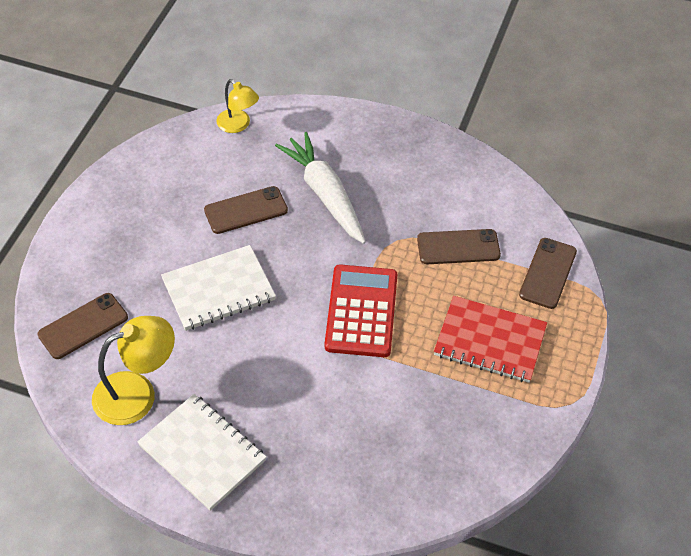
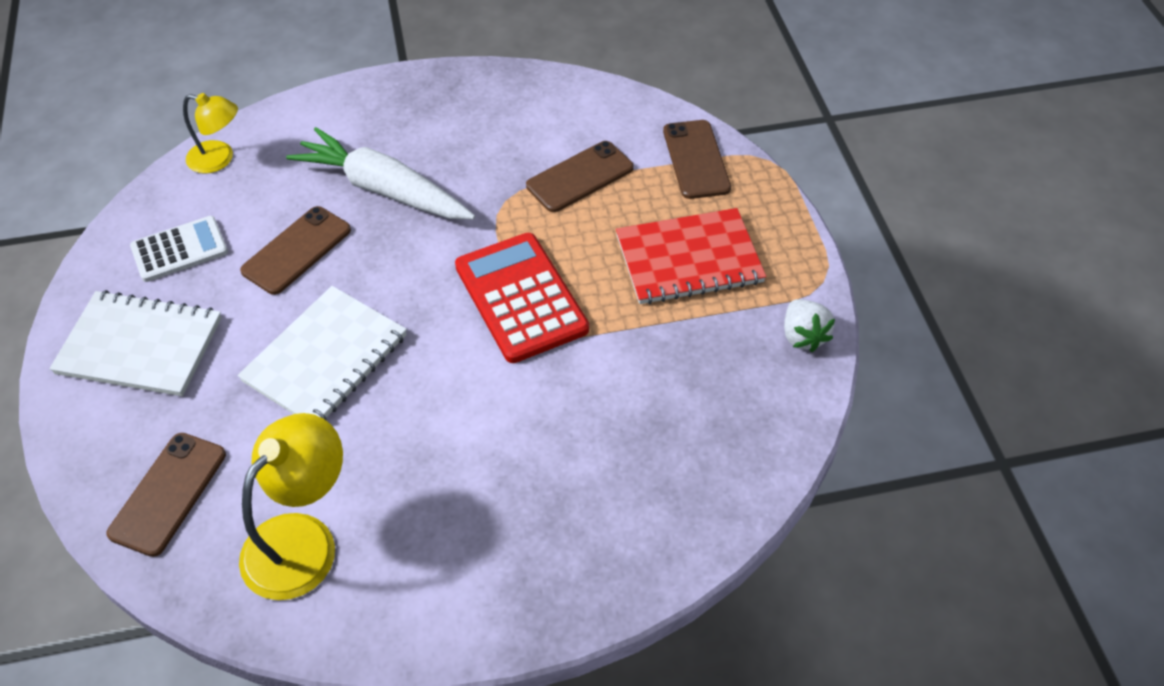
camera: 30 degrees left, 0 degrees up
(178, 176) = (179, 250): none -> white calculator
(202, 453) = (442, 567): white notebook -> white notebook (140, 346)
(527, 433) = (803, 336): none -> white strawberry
==*==
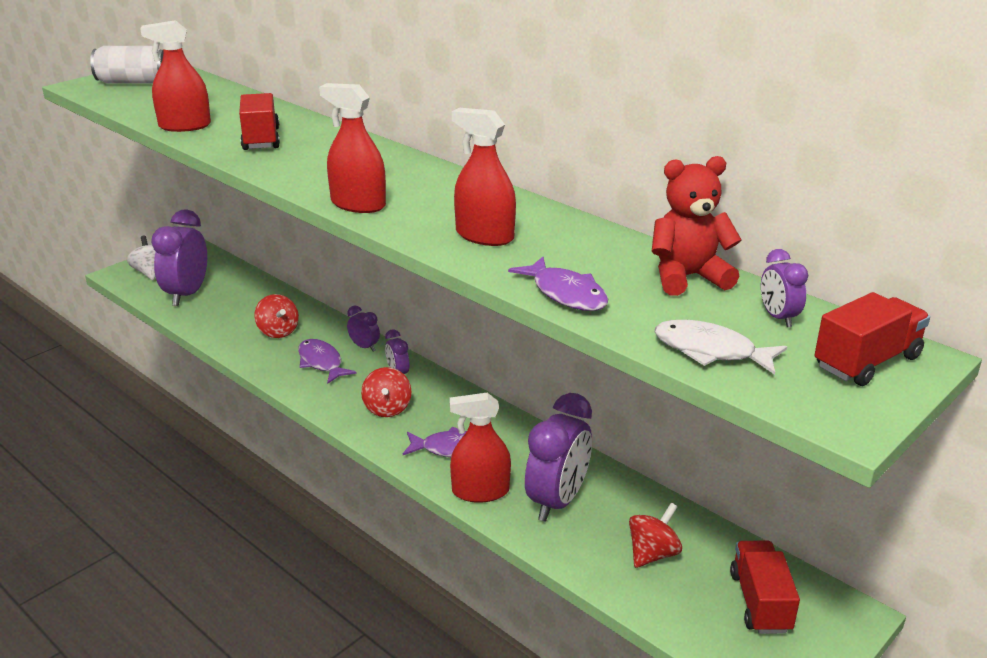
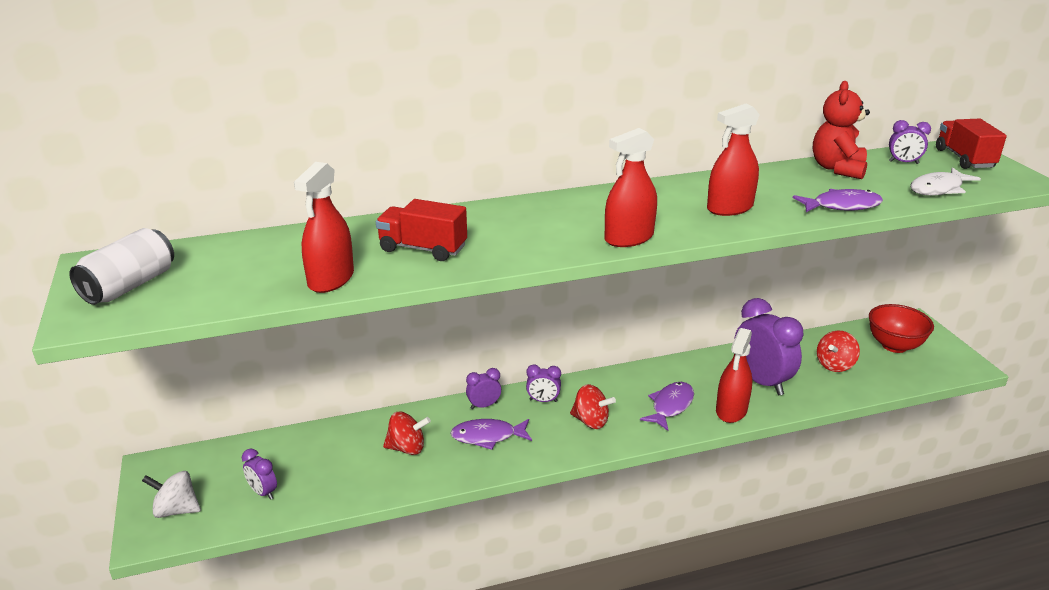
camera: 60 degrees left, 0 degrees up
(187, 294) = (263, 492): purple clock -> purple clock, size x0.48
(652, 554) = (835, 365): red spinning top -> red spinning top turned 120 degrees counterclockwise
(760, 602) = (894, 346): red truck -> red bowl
==*==
▶ YOUR INSTRUCTIONS
Extract from the records above the lines from the one containing "(187, 294) = (263, 492): purple" to the one containing "(760, 602) = (894, 346): red", both lines included, exactly as they appear and with nothing else.

▶ ANSWER TO THIS PROBLEM
(187, 294) = (263, 492): purple clock -> purple clock, size x0.48
(652, 554) = (835, 365): red spinning top -> red spinning top turned 120 degrees counterclockwise
(760, 602) = (894, 346): red truck -> red bowl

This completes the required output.